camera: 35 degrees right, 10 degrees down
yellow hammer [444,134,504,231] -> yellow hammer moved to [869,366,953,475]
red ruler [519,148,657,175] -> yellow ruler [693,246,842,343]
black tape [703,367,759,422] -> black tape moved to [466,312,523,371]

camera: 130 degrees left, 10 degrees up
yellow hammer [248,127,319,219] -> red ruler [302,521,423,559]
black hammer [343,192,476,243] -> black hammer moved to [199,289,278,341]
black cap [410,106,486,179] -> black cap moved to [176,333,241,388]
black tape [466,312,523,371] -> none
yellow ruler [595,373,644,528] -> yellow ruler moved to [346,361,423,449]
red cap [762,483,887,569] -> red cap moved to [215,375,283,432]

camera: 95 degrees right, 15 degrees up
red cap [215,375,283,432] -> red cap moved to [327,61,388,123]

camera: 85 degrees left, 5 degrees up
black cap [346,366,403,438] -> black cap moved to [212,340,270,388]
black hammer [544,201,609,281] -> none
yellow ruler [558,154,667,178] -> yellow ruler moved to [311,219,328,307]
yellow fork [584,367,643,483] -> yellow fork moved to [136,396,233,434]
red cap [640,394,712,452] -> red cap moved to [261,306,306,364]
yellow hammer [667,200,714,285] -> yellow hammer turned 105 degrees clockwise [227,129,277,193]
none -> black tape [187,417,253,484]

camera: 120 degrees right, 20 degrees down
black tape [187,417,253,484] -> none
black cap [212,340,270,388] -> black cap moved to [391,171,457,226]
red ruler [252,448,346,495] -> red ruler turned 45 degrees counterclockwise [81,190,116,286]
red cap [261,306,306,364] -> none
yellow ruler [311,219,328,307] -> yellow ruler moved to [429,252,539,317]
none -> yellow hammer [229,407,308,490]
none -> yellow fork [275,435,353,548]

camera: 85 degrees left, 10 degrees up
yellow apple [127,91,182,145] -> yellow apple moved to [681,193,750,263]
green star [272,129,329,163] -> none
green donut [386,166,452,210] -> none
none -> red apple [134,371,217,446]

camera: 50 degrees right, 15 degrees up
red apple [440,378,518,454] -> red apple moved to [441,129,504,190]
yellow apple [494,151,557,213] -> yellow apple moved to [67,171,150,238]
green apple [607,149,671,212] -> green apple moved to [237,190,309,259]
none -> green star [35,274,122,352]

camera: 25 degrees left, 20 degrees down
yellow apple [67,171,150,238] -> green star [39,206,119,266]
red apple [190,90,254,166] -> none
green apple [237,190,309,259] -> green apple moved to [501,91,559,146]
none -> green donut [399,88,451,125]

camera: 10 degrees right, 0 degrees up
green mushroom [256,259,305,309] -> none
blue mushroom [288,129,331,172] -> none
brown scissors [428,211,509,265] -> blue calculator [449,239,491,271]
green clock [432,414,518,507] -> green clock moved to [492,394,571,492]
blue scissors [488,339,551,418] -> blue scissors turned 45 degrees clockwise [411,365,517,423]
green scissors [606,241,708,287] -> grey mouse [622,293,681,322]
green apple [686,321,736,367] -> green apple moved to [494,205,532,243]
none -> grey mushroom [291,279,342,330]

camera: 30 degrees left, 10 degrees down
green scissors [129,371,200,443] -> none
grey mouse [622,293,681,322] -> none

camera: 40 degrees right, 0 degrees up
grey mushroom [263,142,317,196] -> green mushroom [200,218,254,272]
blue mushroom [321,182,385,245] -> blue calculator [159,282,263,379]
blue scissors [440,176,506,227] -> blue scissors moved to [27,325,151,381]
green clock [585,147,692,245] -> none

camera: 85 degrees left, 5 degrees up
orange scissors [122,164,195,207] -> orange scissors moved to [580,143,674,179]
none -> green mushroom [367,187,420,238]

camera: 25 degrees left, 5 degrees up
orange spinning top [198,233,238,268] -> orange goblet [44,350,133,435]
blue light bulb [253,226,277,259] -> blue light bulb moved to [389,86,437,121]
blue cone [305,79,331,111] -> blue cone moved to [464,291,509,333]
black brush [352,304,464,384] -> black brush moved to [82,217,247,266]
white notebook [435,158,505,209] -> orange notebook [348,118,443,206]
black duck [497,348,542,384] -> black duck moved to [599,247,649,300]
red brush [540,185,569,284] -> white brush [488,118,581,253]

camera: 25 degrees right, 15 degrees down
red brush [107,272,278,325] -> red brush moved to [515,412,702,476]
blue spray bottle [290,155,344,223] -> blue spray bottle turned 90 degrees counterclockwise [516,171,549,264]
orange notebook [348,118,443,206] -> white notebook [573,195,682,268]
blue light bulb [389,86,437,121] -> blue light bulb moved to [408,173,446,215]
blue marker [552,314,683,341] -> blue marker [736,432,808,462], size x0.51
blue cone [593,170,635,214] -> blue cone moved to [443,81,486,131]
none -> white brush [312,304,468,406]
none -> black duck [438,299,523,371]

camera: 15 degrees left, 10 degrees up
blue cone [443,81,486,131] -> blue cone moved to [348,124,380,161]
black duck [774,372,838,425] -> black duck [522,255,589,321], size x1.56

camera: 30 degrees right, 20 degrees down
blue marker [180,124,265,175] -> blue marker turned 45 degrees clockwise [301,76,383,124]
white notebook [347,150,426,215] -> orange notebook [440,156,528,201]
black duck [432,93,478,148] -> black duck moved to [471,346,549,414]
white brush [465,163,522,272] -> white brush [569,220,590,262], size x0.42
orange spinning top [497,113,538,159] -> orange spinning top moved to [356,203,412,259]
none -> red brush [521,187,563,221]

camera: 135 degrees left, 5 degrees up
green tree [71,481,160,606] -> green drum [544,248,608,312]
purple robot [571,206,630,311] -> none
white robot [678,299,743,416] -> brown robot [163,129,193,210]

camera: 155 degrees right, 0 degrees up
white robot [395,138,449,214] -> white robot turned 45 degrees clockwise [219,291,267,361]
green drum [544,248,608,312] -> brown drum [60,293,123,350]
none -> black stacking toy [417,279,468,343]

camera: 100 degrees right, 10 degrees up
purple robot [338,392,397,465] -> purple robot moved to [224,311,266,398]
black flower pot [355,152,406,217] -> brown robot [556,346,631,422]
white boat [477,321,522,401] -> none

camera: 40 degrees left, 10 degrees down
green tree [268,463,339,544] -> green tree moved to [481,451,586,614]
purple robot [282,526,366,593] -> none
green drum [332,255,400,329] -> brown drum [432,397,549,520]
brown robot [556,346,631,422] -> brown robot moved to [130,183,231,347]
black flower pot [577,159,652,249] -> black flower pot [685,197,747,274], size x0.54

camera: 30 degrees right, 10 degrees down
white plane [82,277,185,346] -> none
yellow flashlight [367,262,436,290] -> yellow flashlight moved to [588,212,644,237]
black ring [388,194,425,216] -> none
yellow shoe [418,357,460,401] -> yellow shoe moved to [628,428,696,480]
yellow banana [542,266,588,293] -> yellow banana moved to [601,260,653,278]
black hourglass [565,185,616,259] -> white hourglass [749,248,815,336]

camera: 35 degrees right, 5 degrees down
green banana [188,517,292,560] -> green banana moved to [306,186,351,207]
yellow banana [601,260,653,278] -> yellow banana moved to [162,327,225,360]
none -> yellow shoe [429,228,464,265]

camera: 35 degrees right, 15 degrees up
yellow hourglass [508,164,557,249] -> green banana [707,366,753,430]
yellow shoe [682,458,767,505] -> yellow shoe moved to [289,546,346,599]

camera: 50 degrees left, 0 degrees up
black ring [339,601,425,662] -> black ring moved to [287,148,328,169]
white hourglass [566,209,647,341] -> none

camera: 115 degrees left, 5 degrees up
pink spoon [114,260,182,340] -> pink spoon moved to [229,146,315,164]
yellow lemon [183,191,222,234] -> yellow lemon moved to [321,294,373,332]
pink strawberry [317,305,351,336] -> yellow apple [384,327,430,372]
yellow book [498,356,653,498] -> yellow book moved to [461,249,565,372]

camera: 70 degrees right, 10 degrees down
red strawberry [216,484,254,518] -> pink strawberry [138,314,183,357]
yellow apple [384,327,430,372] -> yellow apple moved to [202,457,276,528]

•••••

# TASK PROMPT:
Copy range, inclusive: the line holding "camera: 85 degrees left, 10 degrees up" to the line holding "none -> red apple [134,371,217,446]". Reproduce exactly those lines of the records above and no others.

# EXERCISE ANSWER:
camera: 85 degrees left, 10 degrees up
yellow apple [127,91,182,145] -> yellow apple moved to [681,193,750,263]
green star [272,129,329,163] -> none
green donut [386,166,452,210] -> none
none -> red apple [134,371,217,446]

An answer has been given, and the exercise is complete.